- Supplied material:
——————————

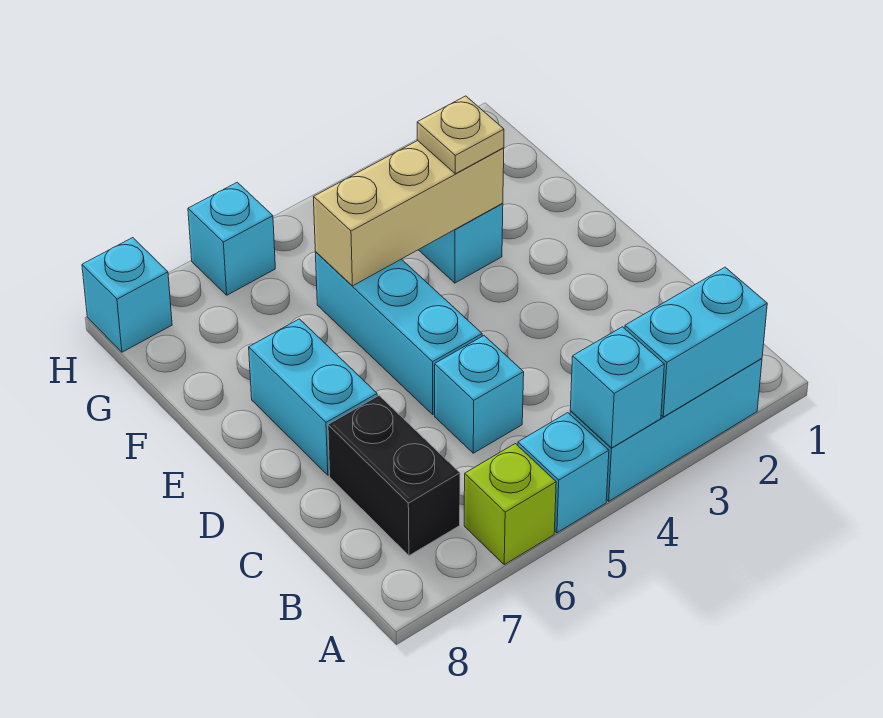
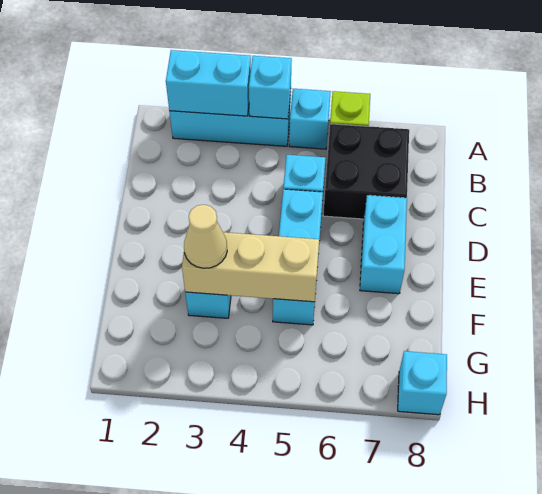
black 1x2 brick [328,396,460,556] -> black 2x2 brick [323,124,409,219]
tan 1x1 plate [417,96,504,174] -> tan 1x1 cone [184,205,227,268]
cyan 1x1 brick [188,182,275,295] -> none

——————————

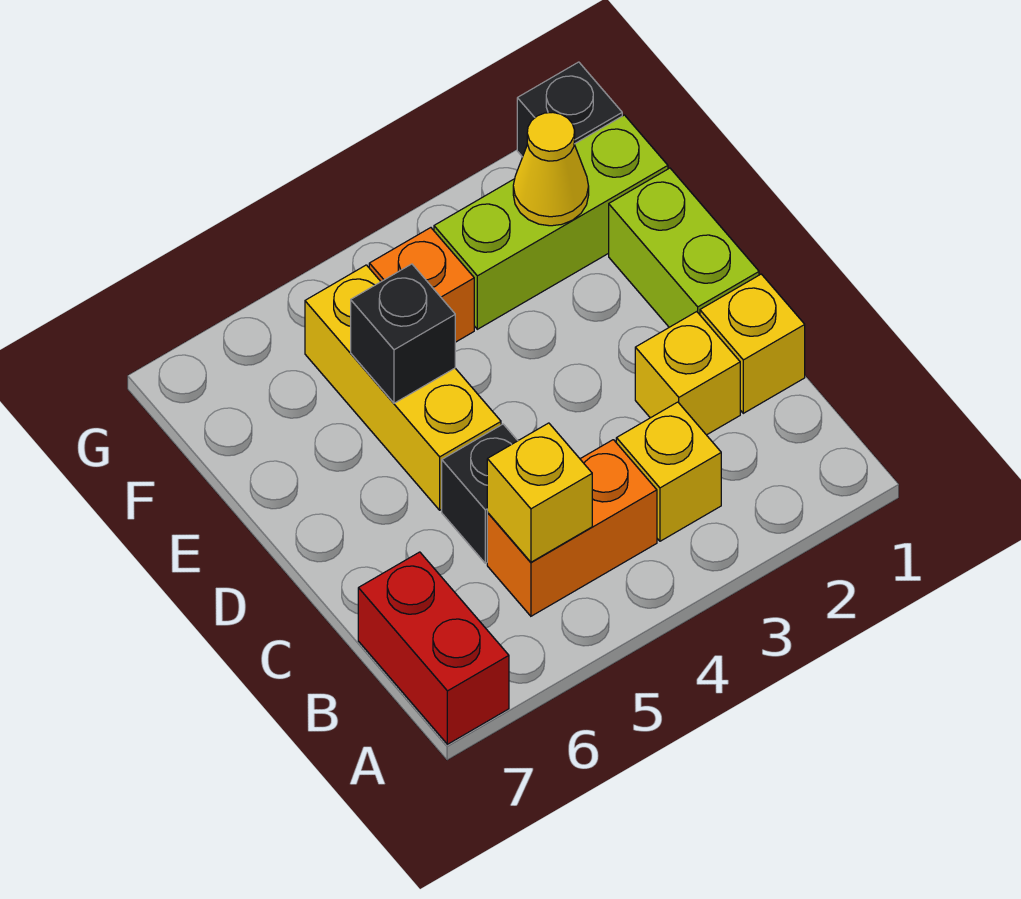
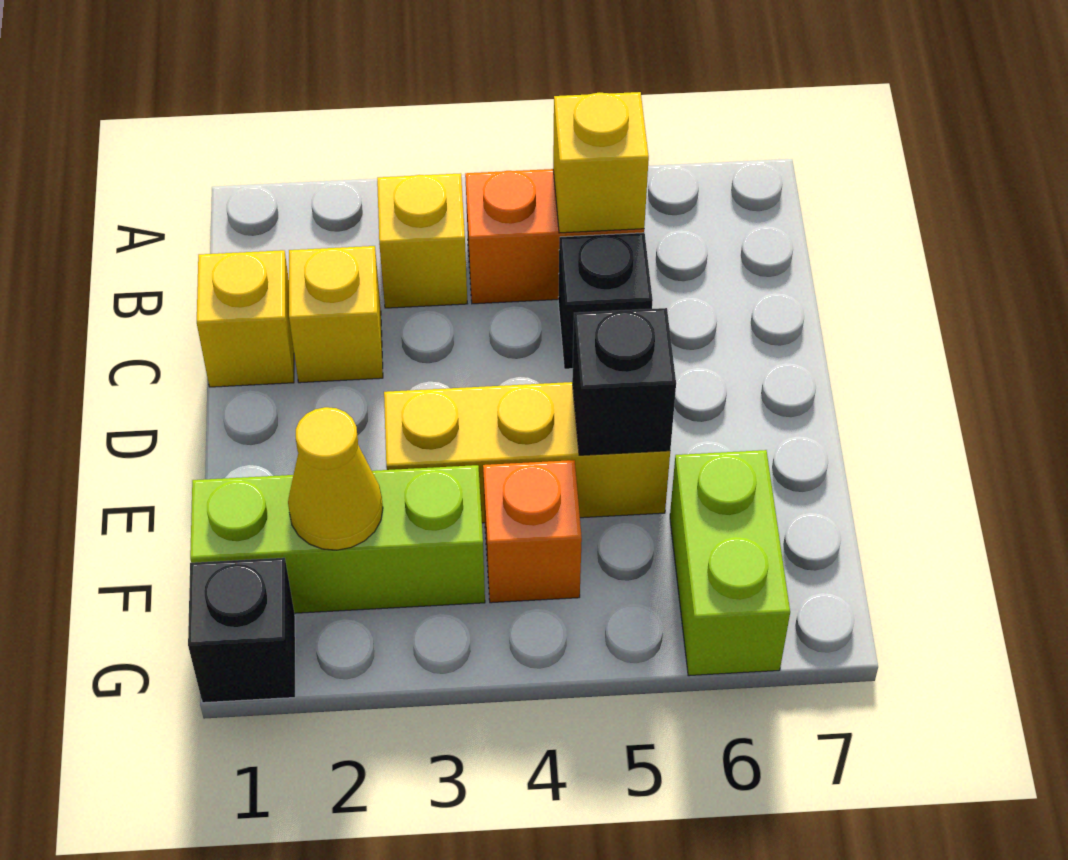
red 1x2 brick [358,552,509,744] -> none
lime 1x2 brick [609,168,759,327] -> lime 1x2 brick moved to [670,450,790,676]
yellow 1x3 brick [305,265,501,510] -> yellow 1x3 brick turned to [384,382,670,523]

——————————

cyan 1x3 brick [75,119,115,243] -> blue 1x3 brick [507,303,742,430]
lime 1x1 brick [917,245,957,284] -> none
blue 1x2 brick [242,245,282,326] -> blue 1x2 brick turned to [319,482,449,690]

——————————

- Task brief: Begin at the line above that has "cyan 1x3 brick" and stop after the line that has "blue 1x2 brick [242,245,282,326]", copying each line exactly and adding nothing else.

- Output below:
cyan 1x3 brick [75,119,115,243] -> blue 1x3 brick [507,303,742,430]
lime 1x1 brick [917,245,957,284] -> none
blue 1x2 brick [242,245,282,326] -> blue 1x2 brick turned to [319,482,449,690]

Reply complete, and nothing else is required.